═══ Supplied data

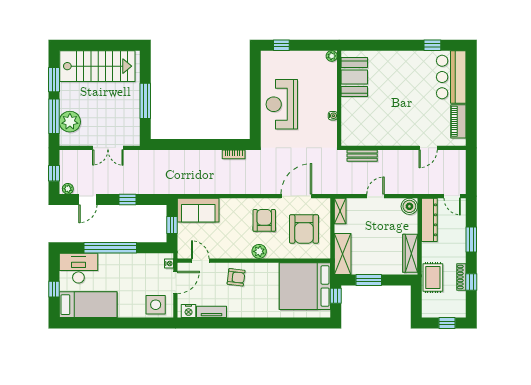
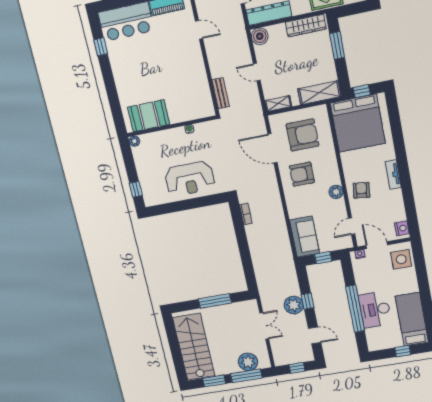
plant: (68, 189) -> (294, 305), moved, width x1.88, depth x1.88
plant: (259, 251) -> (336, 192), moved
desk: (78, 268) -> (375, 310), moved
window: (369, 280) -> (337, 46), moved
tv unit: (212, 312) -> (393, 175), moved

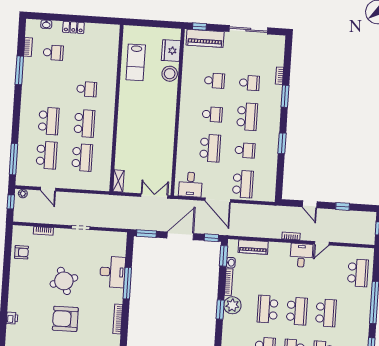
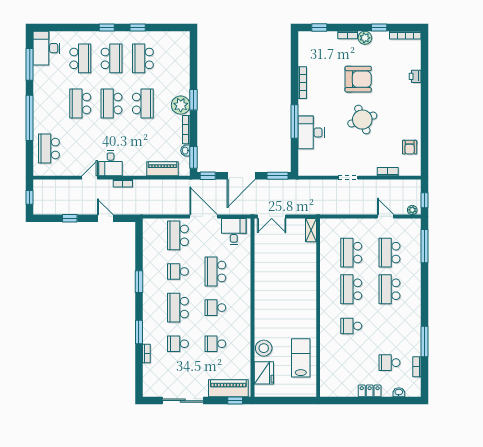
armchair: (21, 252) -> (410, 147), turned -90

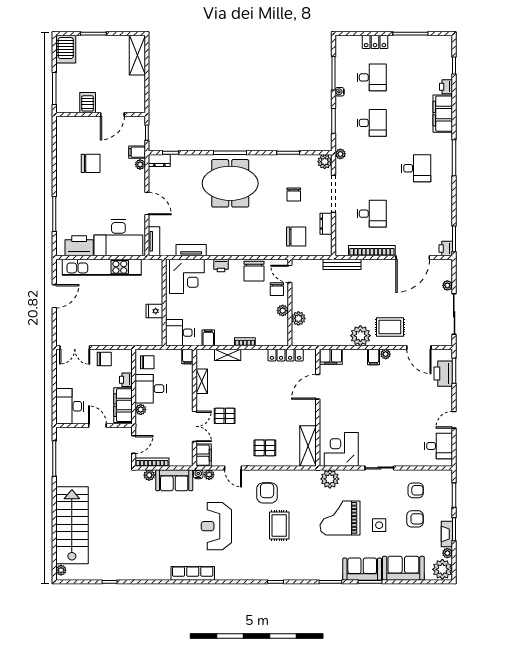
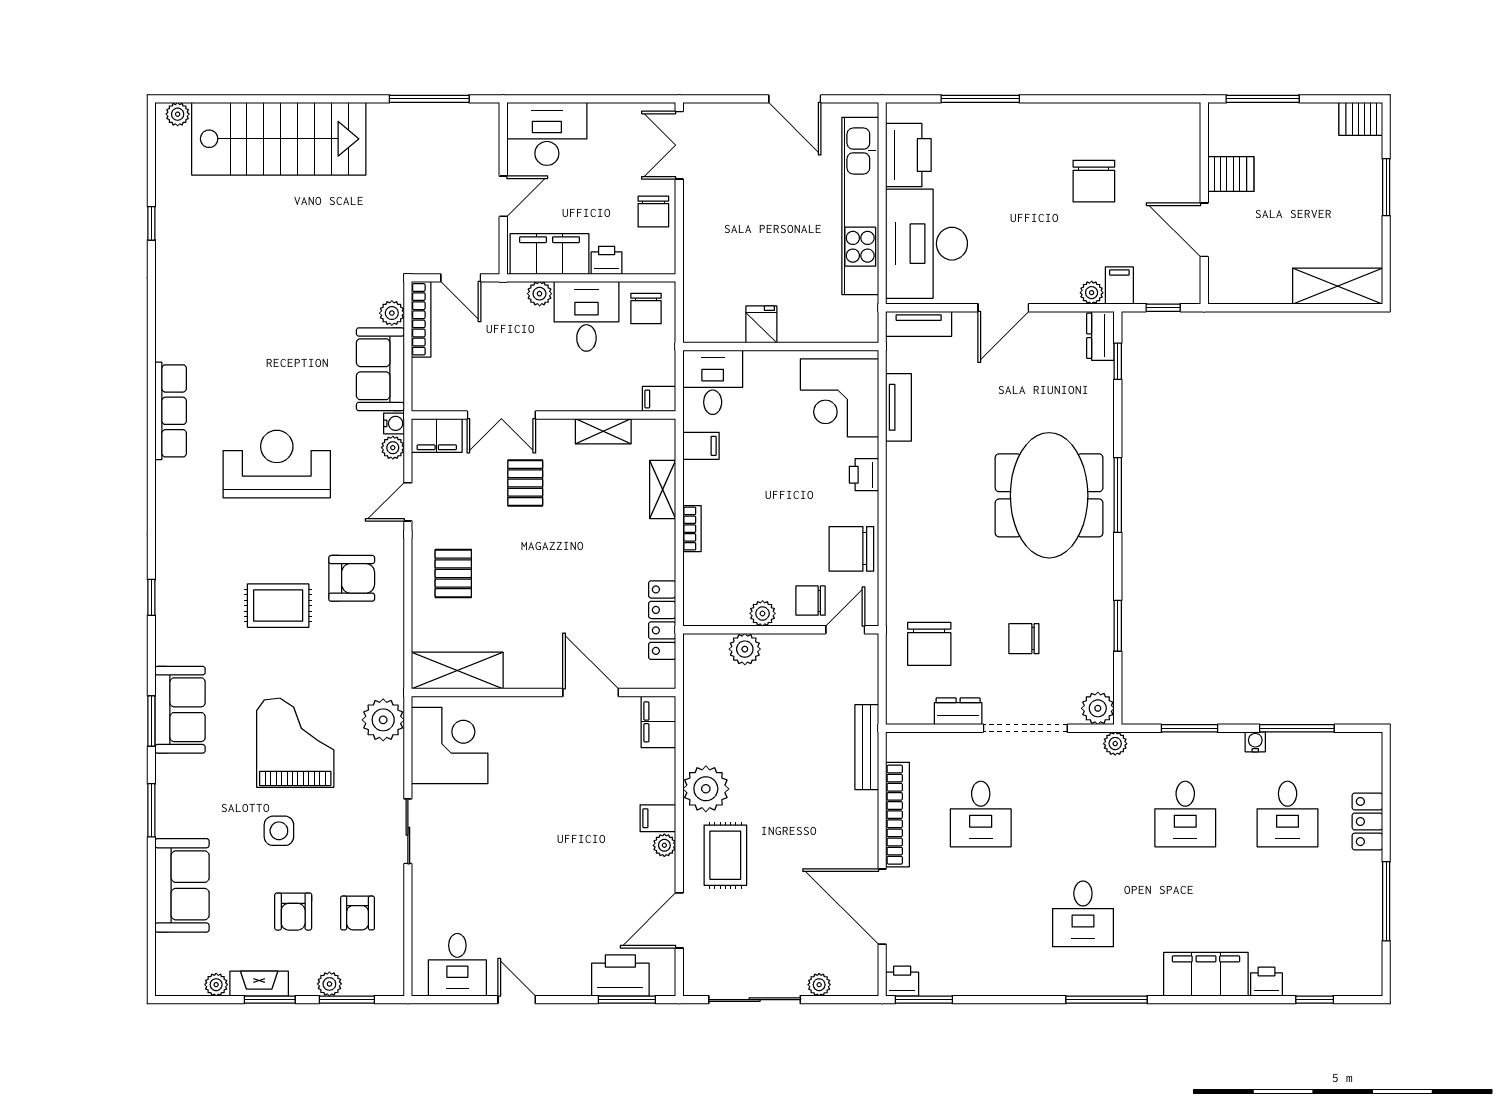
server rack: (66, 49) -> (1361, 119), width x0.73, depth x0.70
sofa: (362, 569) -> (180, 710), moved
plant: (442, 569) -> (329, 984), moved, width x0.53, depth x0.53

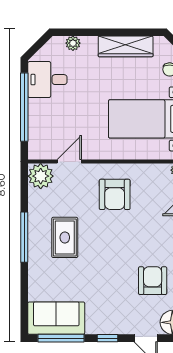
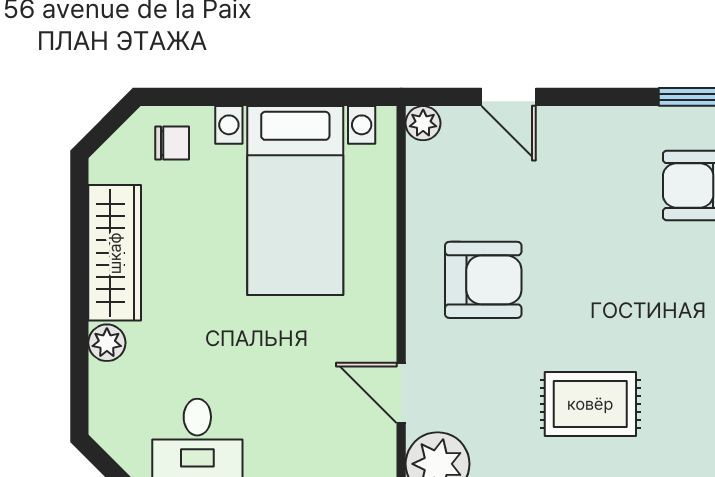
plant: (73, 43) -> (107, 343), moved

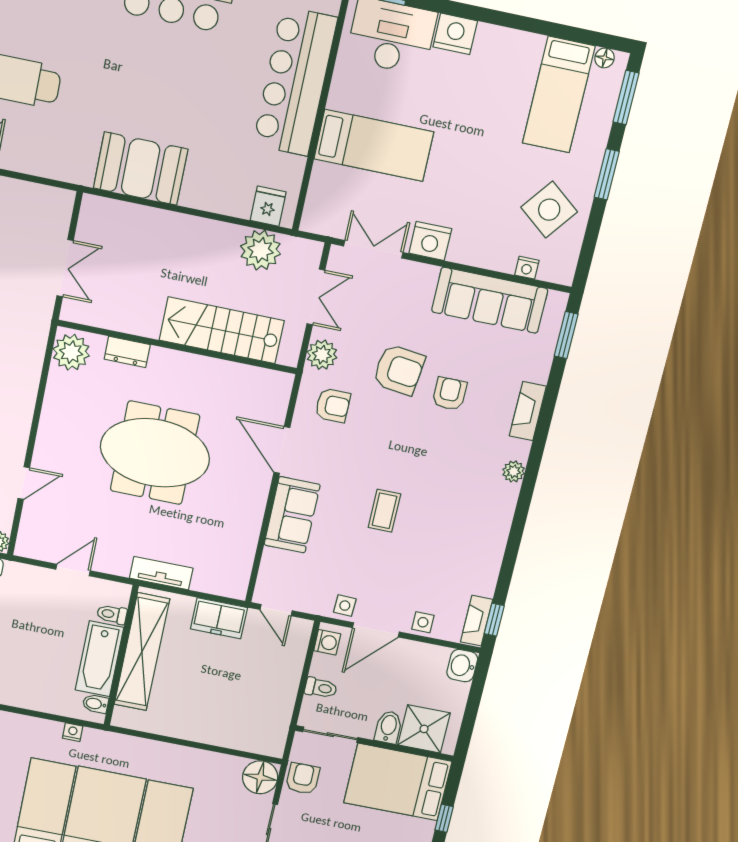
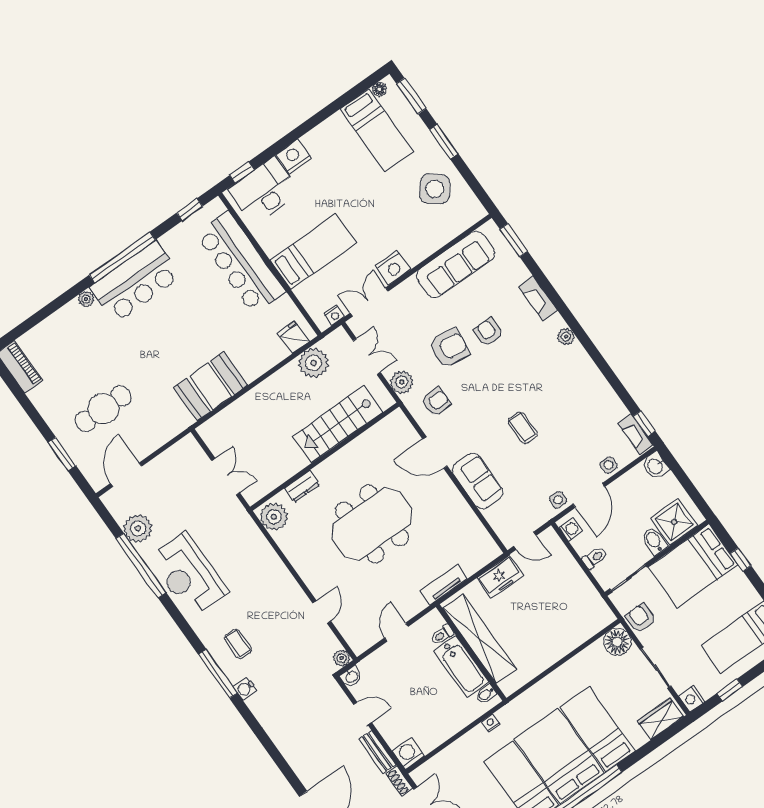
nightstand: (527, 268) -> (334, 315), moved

══════

◆ Exercise aim ◆
Count the lines above that contain "plant" and reply with the figure alone.

◆ Your solution ◆
4